SOURCE DATA:
━━━

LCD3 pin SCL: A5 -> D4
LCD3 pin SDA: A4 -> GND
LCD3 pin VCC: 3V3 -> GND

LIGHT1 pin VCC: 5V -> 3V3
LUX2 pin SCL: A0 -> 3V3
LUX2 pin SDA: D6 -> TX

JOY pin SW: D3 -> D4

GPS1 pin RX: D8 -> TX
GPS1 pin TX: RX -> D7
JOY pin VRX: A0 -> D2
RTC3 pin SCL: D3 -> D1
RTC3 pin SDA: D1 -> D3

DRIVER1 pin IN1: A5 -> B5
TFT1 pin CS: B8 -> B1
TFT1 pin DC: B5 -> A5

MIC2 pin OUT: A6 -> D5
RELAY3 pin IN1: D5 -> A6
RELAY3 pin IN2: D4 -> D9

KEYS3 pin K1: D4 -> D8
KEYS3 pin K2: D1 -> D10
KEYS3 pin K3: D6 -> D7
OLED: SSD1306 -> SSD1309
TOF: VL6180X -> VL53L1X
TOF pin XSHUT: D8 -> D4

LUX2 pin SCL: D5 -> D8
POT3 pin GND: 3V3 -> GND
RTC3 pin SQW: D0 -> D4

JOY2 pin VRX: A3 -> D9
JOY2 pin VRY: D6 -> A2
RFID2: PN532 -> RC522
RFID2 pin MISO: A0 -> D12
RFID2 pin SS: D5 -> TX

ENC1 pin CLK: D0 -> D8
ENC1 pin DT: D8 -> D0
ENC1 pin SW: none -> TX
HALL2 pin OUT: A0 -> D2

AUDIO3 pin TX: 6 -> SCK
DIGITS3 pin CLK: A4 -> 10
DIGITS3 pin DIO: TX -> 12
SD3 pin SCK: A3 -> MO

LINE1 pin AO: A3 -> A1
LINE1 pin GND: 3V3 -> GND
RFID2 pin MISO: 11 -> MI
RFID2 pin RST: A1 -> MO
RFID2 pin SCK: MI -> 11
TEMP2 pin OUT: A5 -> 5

━━━

TASK OBJECTIVE: Would you please return all lines from the listing above that contain "MISO"?

OUTPUT OF THE TASK:
RFID2 pin MISO: A0 -> D12
RFID2 pin MISO: 11 -> MI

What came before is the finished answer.